▶ _DIRECTIONS_:
Set down each record below precisely, skipping the pictures.

▶ _MATERIAL SHOWN_:
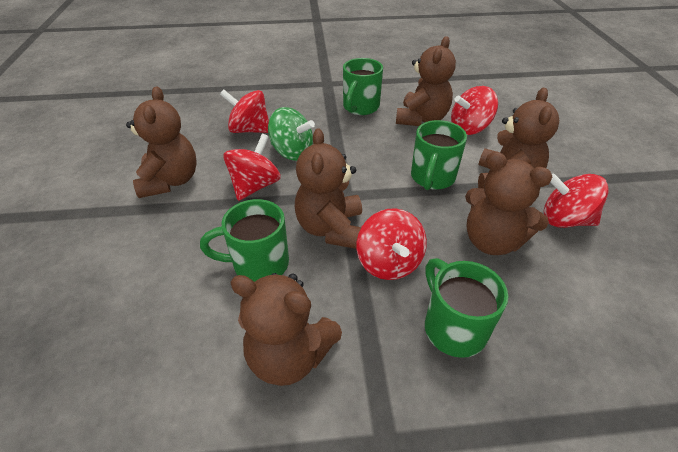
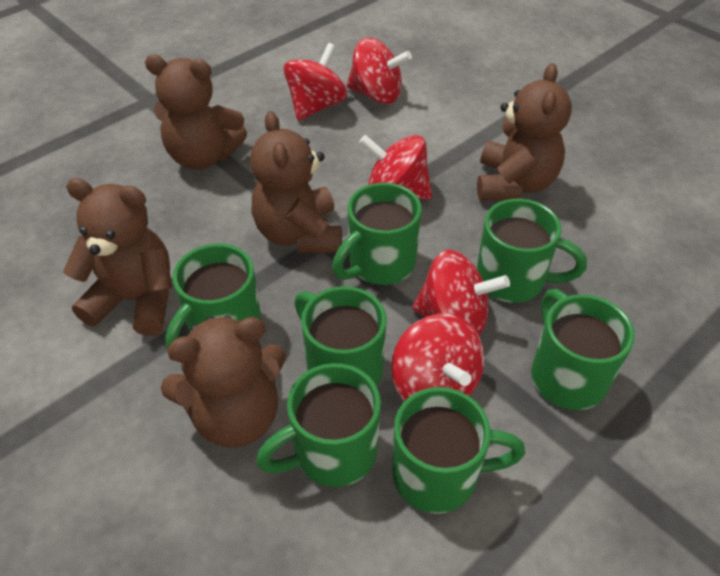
brown teddy bear: 6 -> 5
green mug: 4 -> 7
green spinning top: 1 -> 0

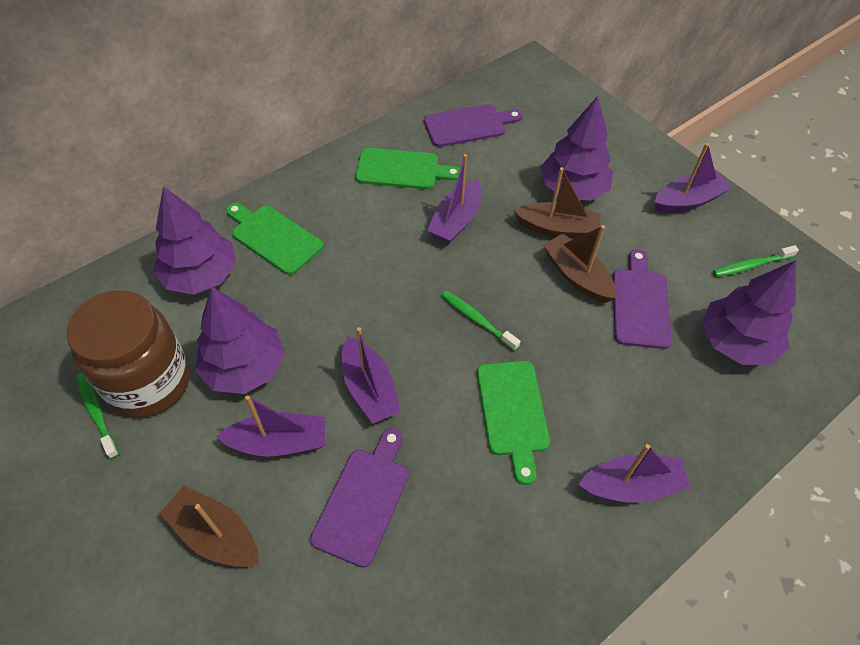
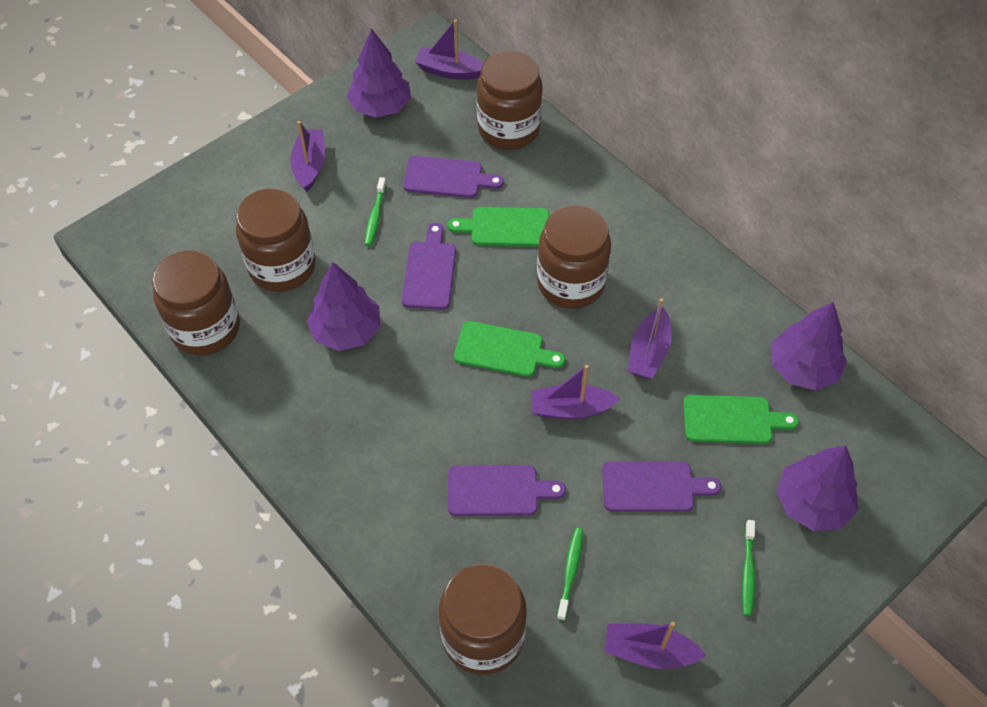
brown boat: 3 -> 0
brown jar: 1 -> 5
purple cutting board: 3 -> 4

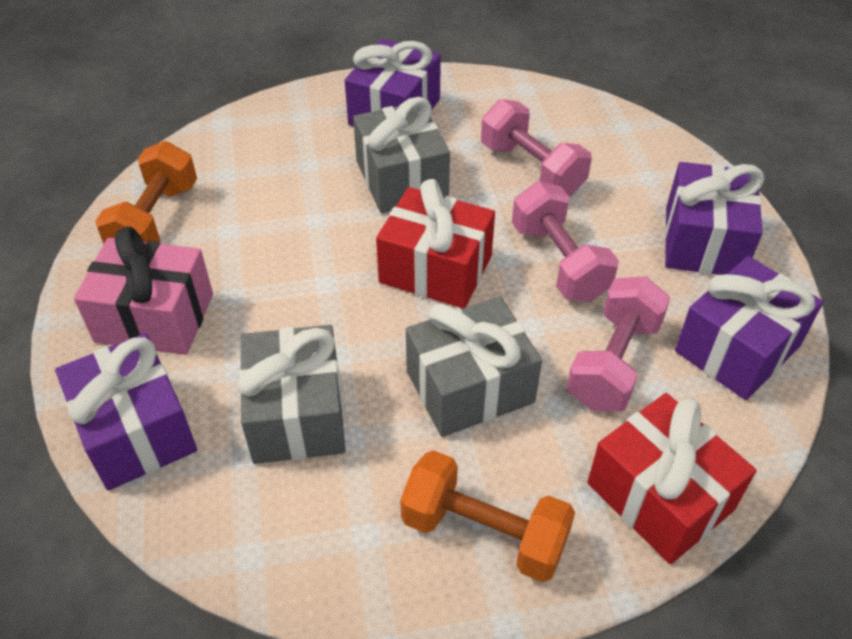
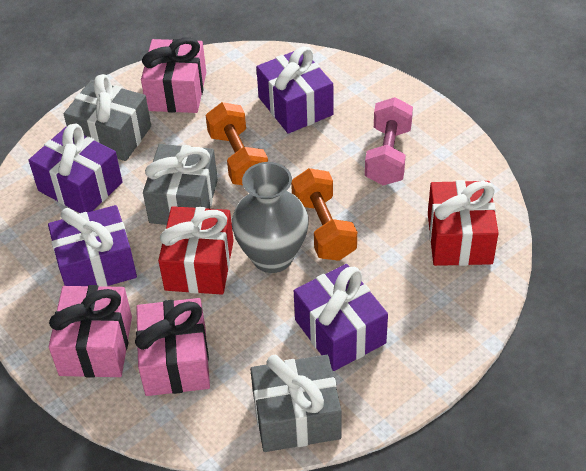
grey vase: 0 -> 1
pink dumbbell: 3 -> 1
pink gift: 1 -> 3

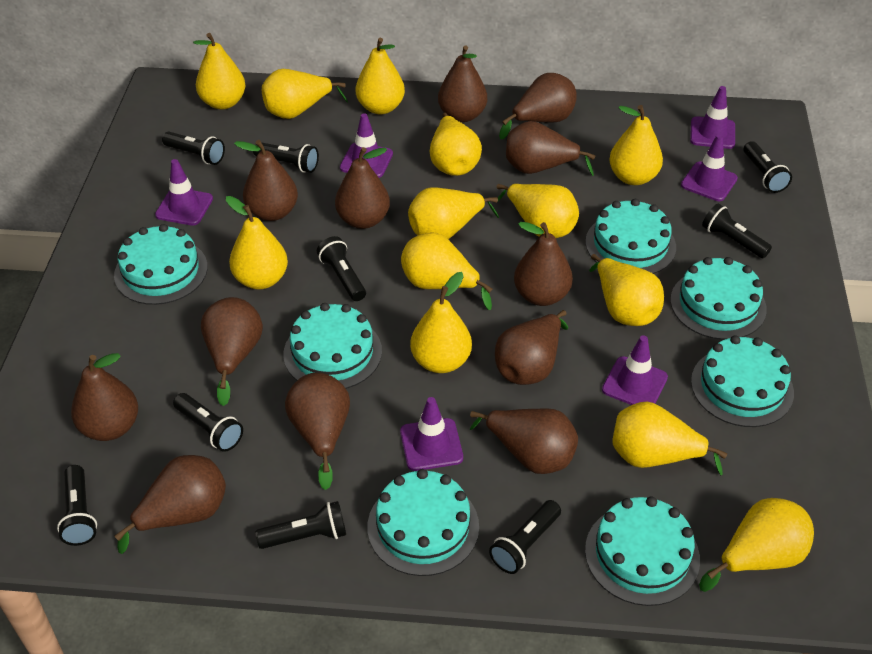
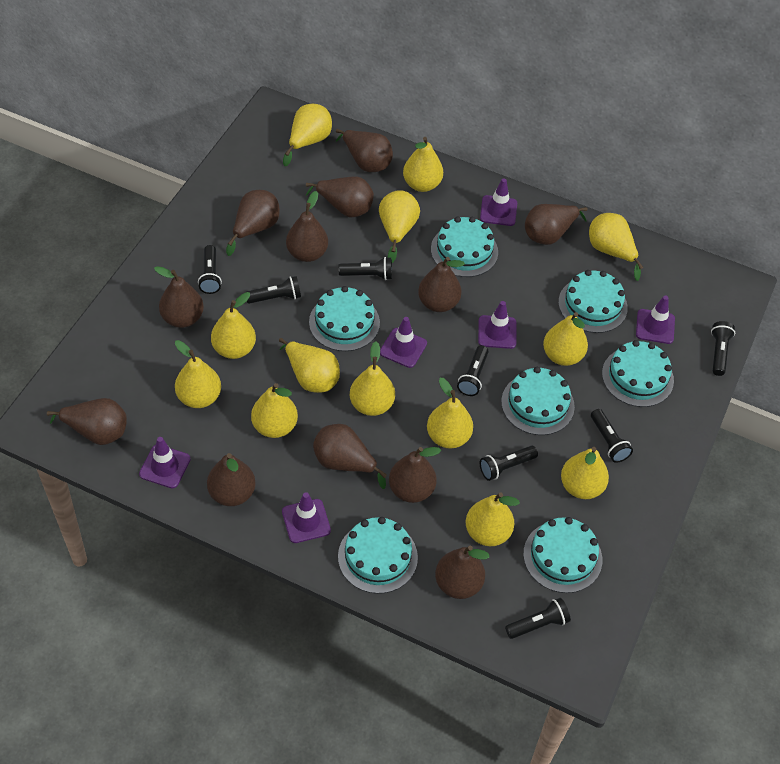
black flashlight: 9 -> 8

▶ _ANSWER BOX_:
brown teddy bear: 6 -> 5
green mug: 4 -> 7
green spinning top: 1 -> 0

brown boat: 3 -> 0
brown jar: 1 -> 5
purple cutting board: 3 -> 4

grey vase: 0 -> 1
pink dumbbell: 3 -> 1
pink gift: 1 -> 3

black flashlight: 9 -> 8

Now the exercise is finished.